(Spatial object tracking data)

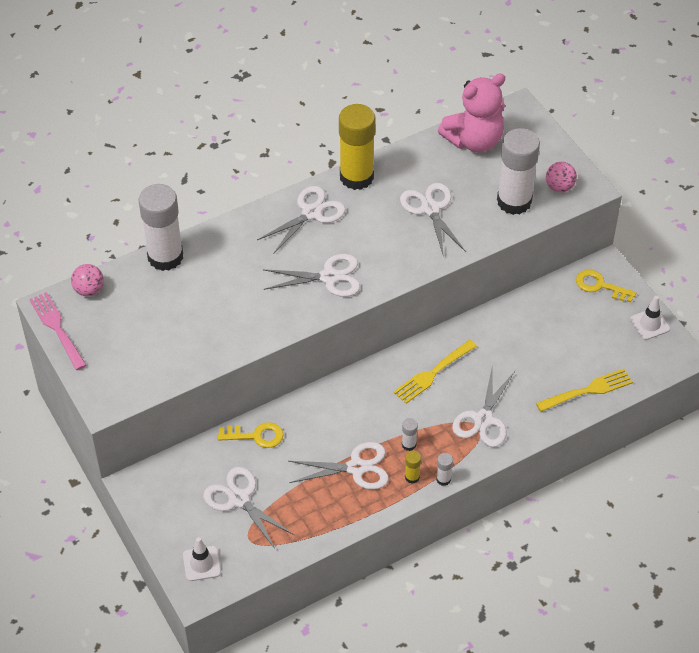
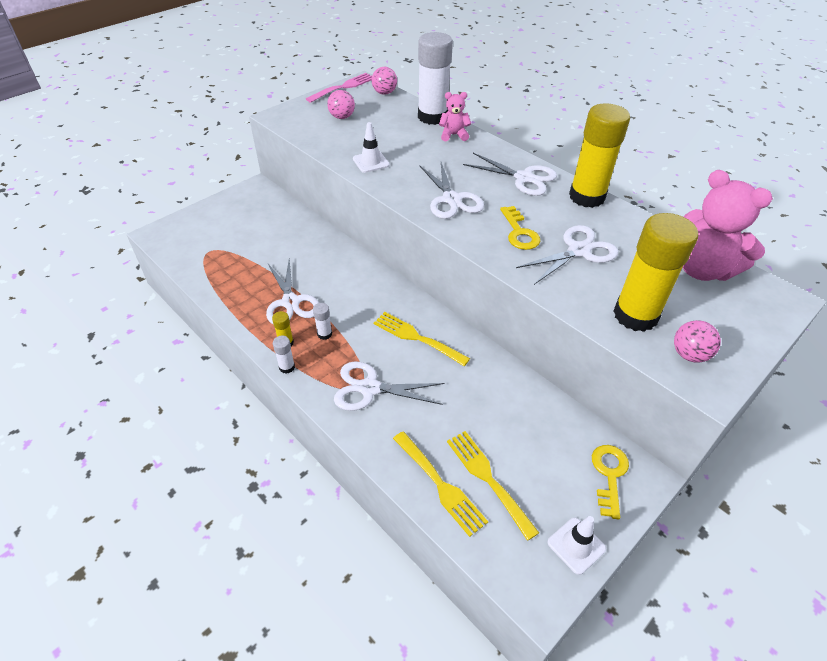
camera: 75 degrees right, 5 degrees down
white traffic cone [183,537,221,581] -> white traffic cone moved to [353,122,390,173]
white scissors [203,467,294,549] -> none
yellow key [218,422,284,448] -> yellow key moved to [500,206,540,250]
white glue stick [497,128,540,215] -> yellow glue stick [613,213,698,332]
none -> pink ball [327,90,355,119]
none -> pink teddy bear [439,92,471,141]
none -> yellow fork [447,431,539,541]

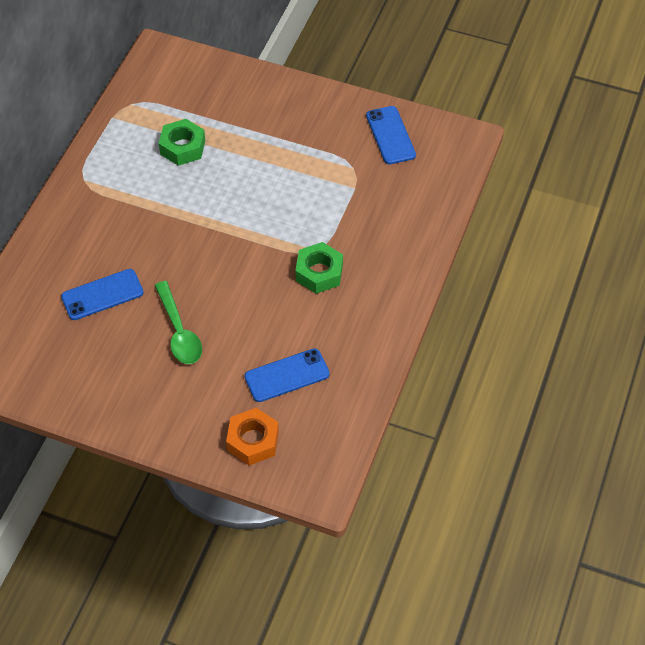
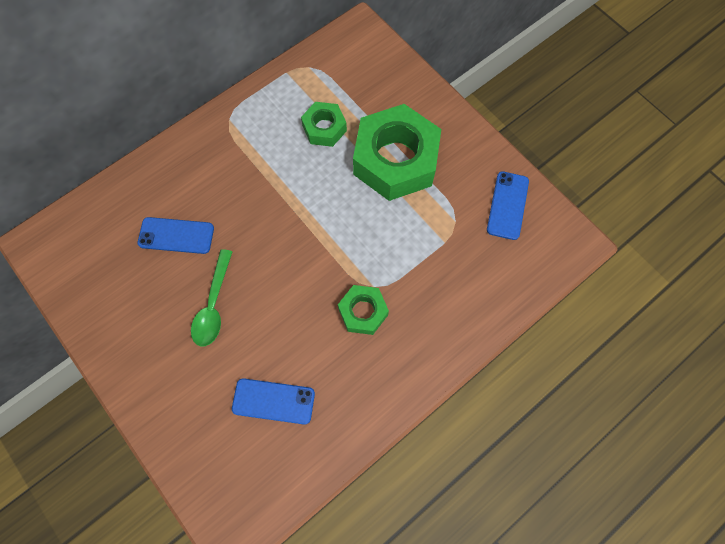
camera: 30 degrees right, 15 degrees up
orange nut [226,408,279,465] -> none
none -> green nut [353,104,441,201]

### Requirement:
Please restate each entry exactly, but drop any picture it holds.

### Exercise answer:
camera: 75 degrees right, 5 degrees down
white traffic cone [183,537,221,581] -> white traffic cone moved to [353,122,390,173]
white scissors [203,467,294,549] -> none
yellow key [218,422,284,448] -> yellow key moved to [500,206,540,250]
white glue stick [497,128,540,215] -> yellow glue stick [613,213,698,332]
none -> pink ball [327,90,355,119]
none -> pink teddy bear [439,92,471,141]
none -> yellow fork [447,431,539,541]

camera: 30 degrees right, 15 degrees up
orange nut [226,408,279,465] -> none
none -> green nut [353,104,441,201]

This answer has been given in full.